--- Exercise instructions ---
Whenever a line below holds the word "brick", count it; please give only the final number.

--- Data to examine ---
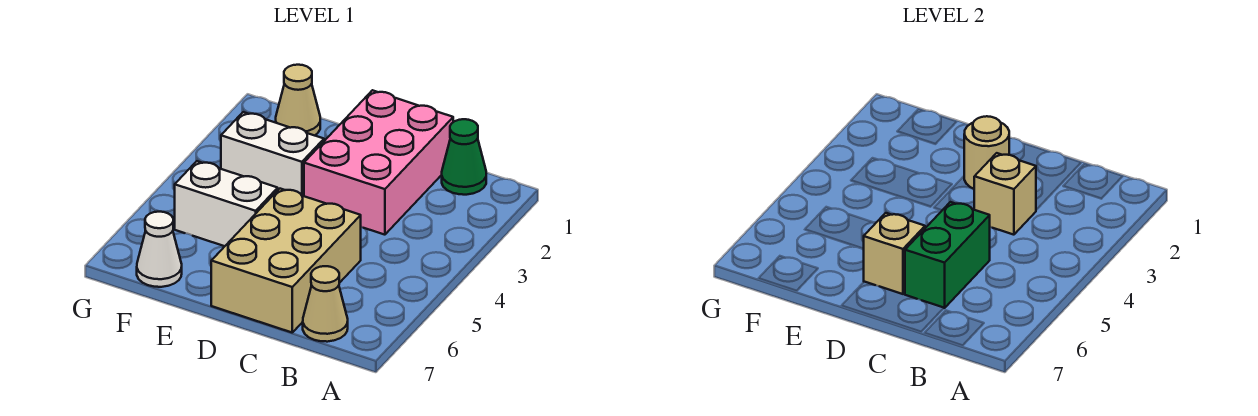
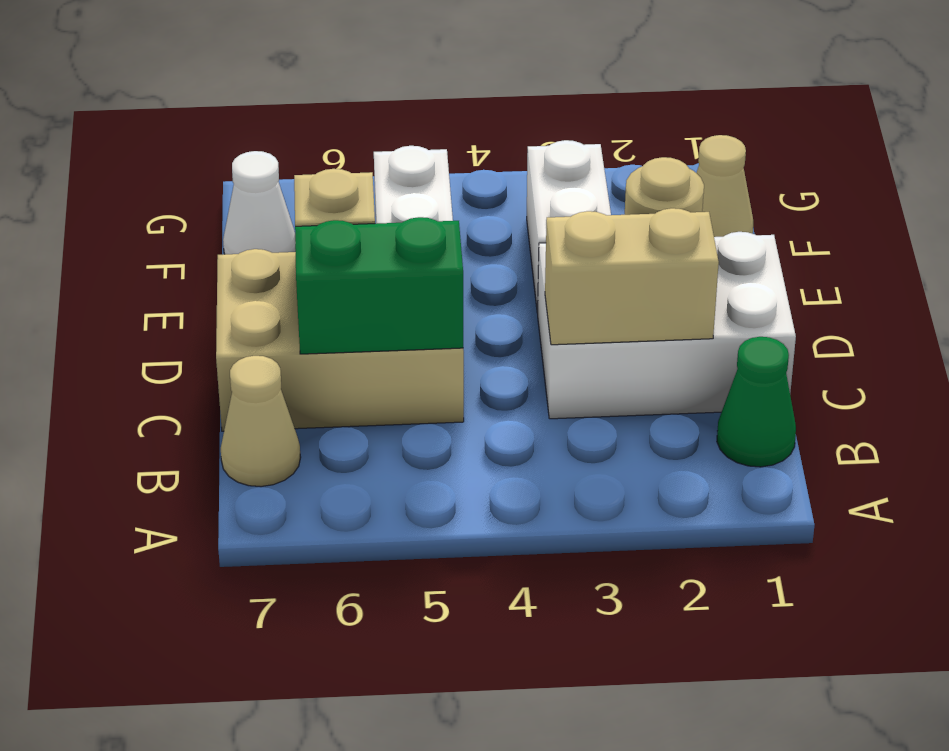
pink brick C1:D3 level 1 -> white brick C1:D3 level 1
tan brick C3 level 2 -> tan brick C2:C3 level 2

--

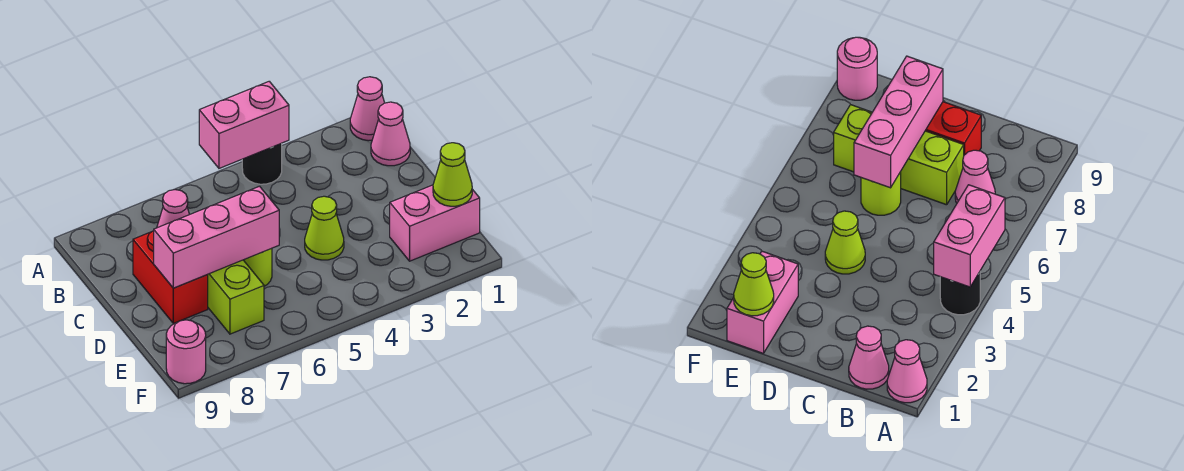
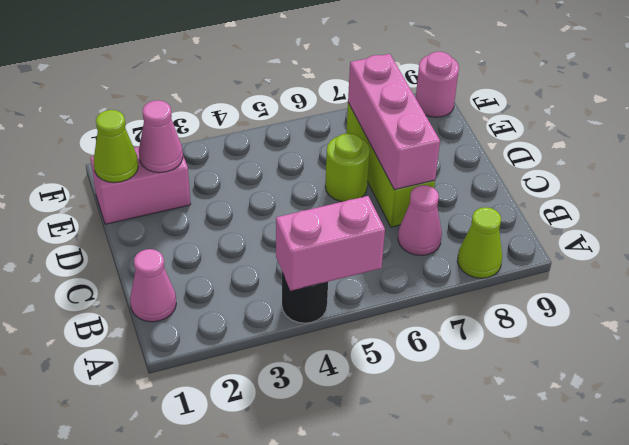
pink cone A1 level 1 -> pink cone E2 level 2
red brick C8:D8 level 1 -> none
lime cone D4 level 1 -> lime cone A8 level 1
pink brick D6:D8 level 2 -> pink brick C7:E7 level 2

--- Result ---
4